Your response must be made up of each line in the data below that contains the string "degrees".

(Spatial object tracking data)
*** Block opens ***
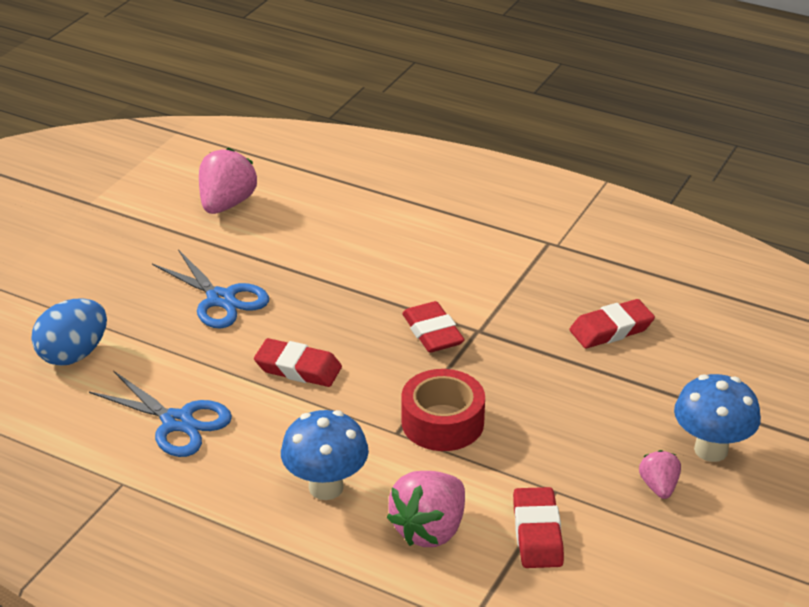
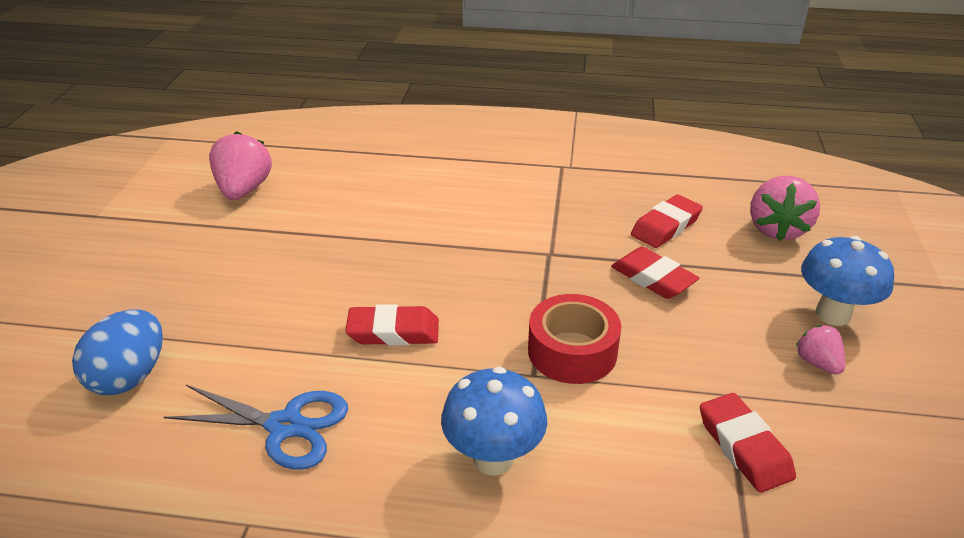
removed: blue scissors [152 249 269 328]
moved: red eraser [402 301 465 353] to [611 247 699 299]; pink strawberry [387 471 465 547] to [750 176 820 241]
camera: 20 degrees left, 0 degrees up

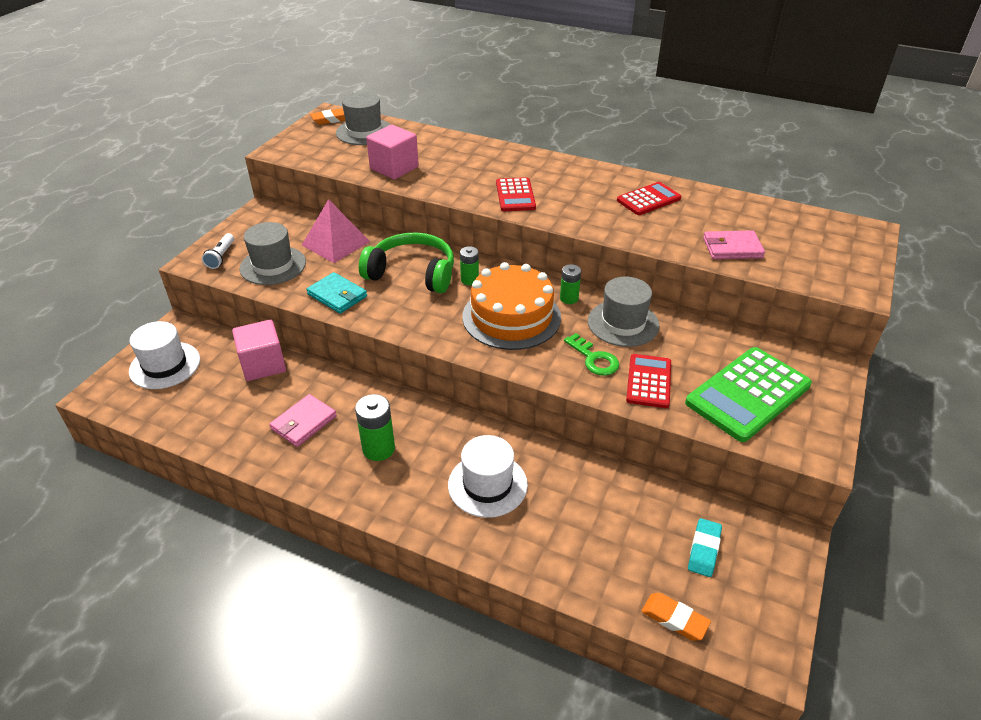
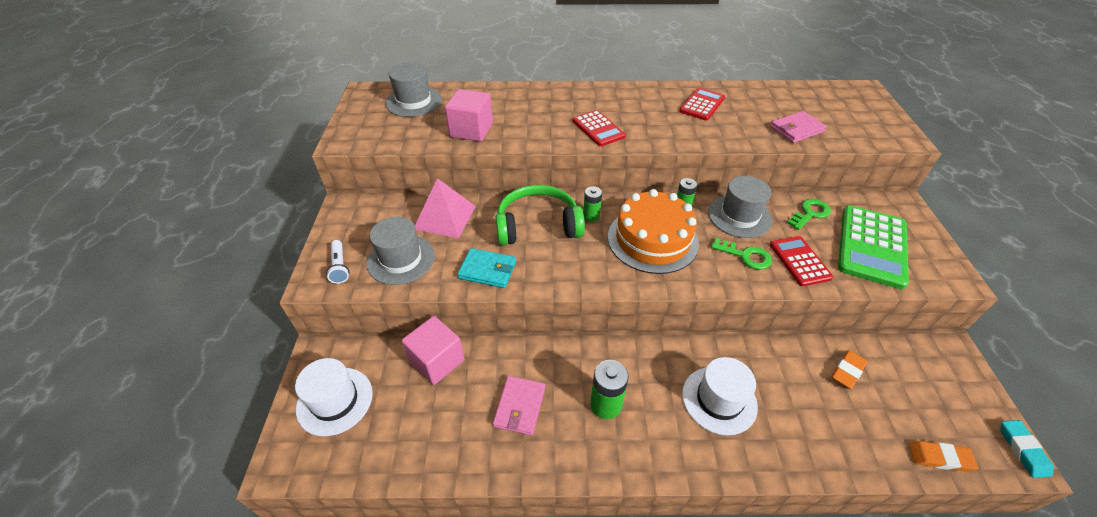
added: green key [787 199 831 230]
moved: orange eraser [310 108 345 125] to [832 350 868 389]; turquoise eraser [688 518 722 577] to [1001 420 1054 478]
camera: 25 degrees left, 5 degrees up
*** Block closes ***
ANSWER FOR THIS EXERCISE:
camera: 20 degrees left, 0 degrees up
camera: 25 degrees left, 5 degrees up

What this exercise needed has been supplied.